Write out every line below that contains "orange".

++++++++++++++++++++

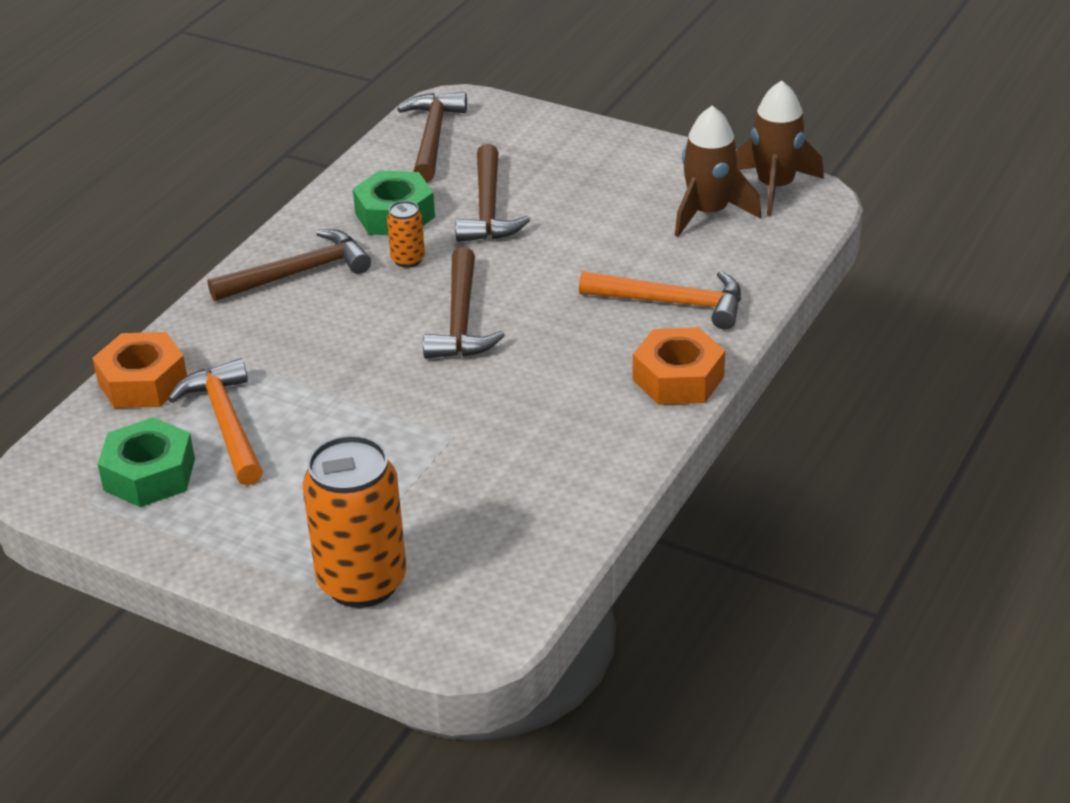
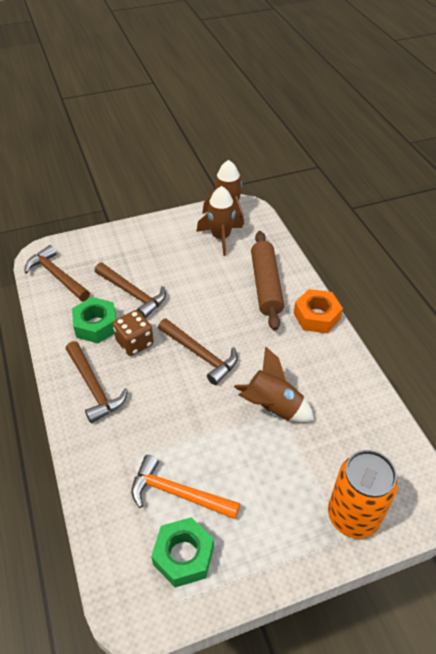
camera: 50 degrees left, 10 degrees up
(143, 382) = (104, 508): orange nut -> none
(298, 273) = (94, 387): brown hammer -> brown hammer turned 135 degrees clockwise
(408, 259) = (135, 343): orange can -> brown dice
(452, 426) = (272, 407): none -> brown rocket
(672, 303) = (266, 285): orange hammer -> brown rolling pin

++++++++++++++++++++

* **ANSWER TO THIS TASK**
(143, 382) = (104, 508): orange nut -> none
(408, 259) = (135, 343): orange can -> brown dice
(672, 303) = (266, 285): orange hammer -> brown rolling pin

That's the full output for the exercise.